Task description — This exercise calls for every line of the data below with the string "none" in it.

Data records —
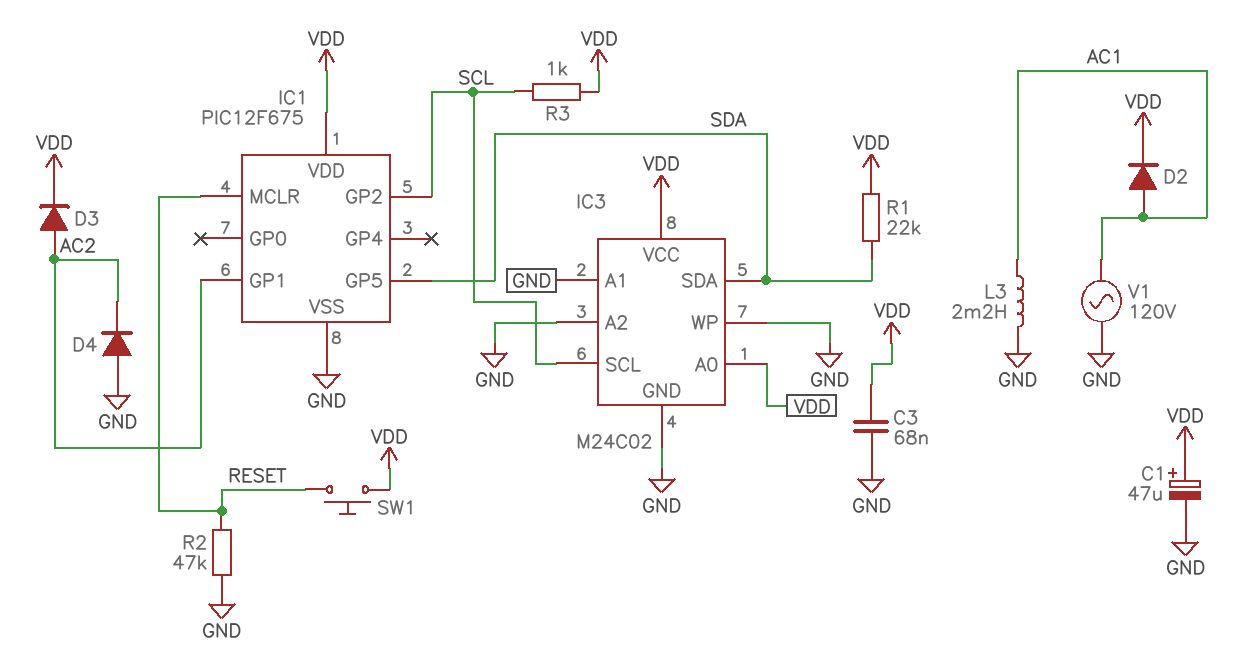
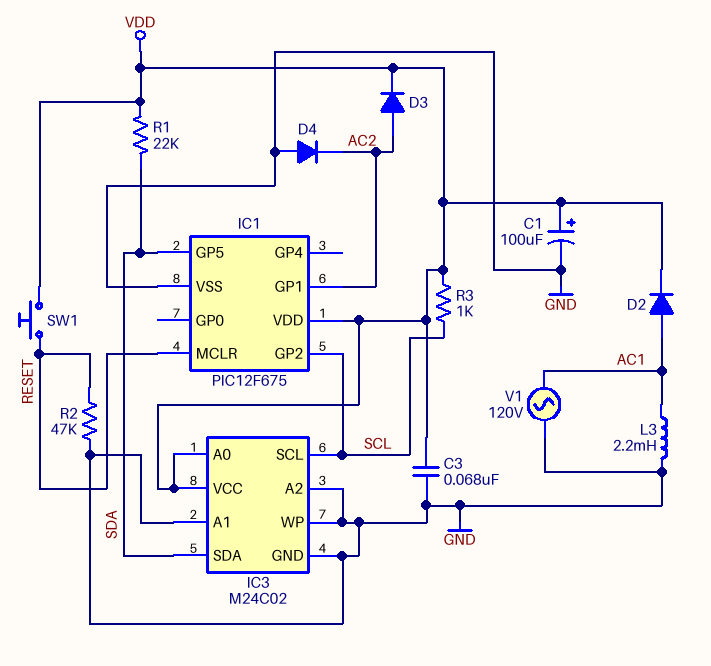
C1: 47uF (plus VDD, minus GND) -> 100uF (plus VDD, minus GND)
==
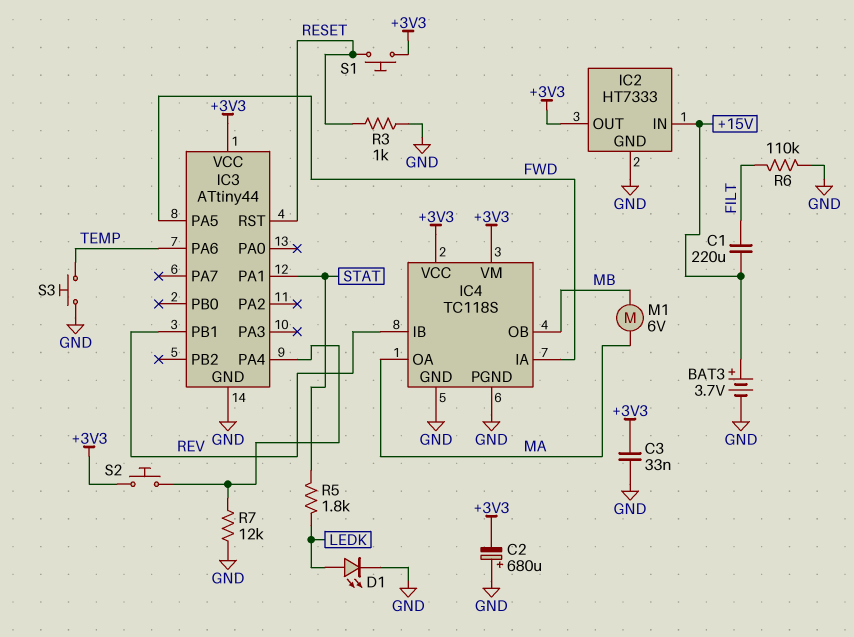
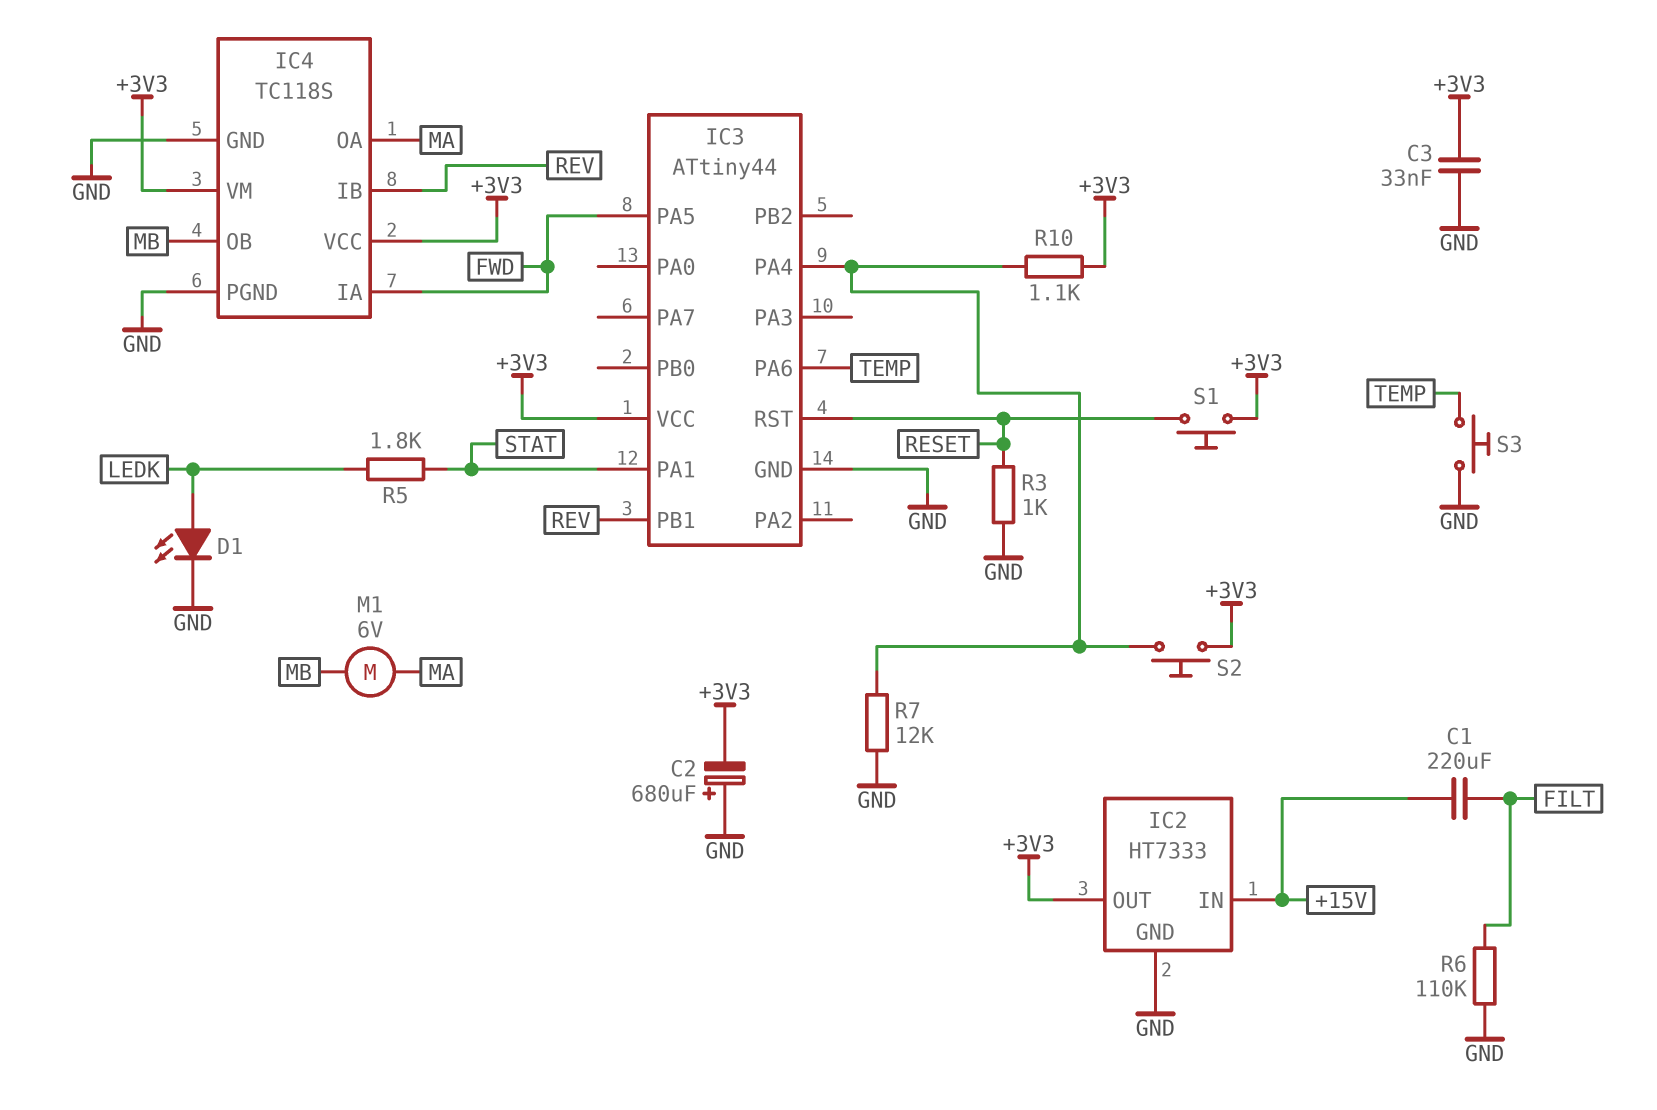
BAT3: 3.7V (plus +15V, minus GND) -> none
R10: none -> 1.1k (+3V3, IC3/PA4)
--
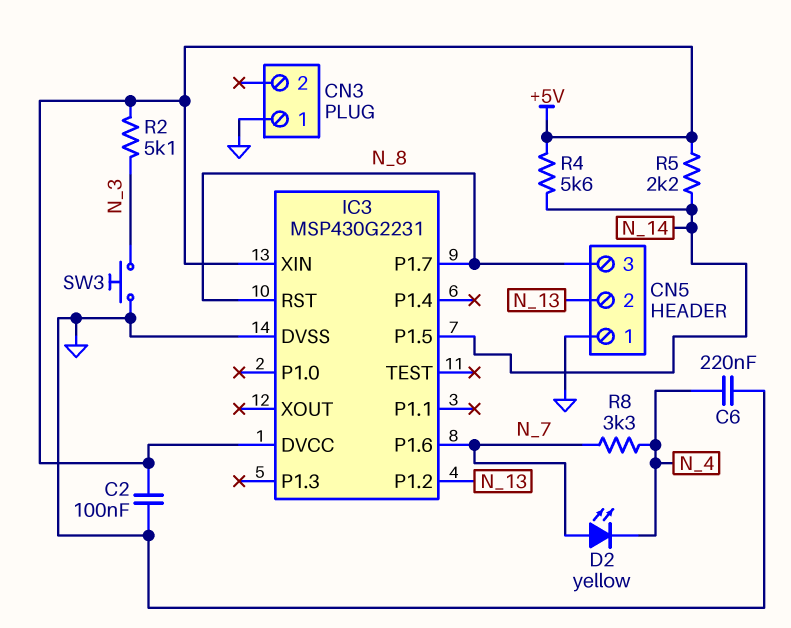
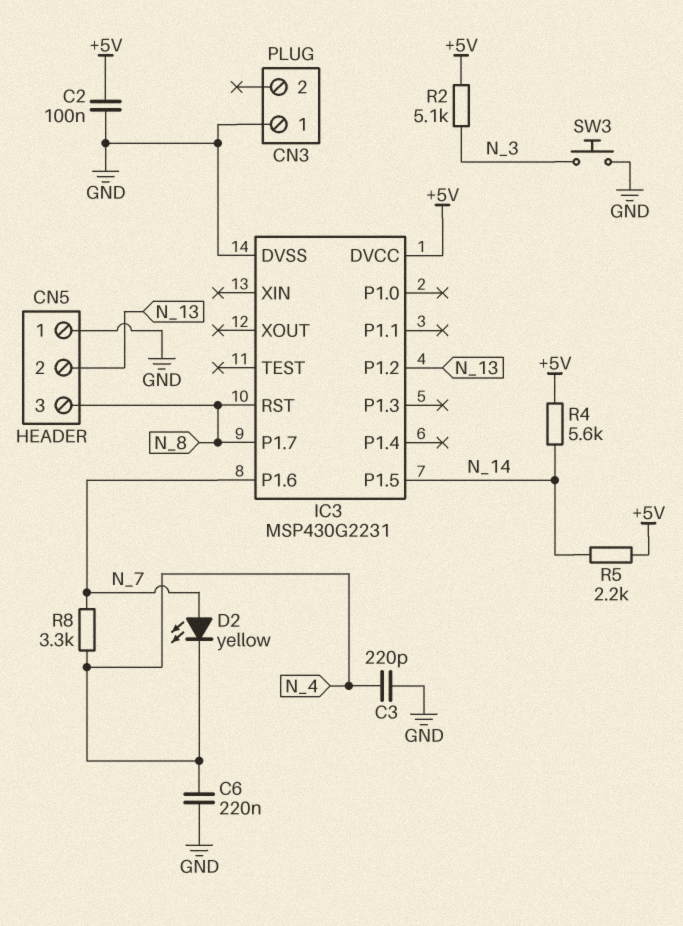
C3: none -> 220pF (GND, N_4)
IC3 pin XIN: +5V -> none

Finished task —
BAT3: 3.7V (plus +15V, minus GND) -> none
R10: none -> 1.1k (+3V3, IC3/PA4)
C3: none -> 220pF (GND, N_4)
IC3 pin XIN: +5V -> none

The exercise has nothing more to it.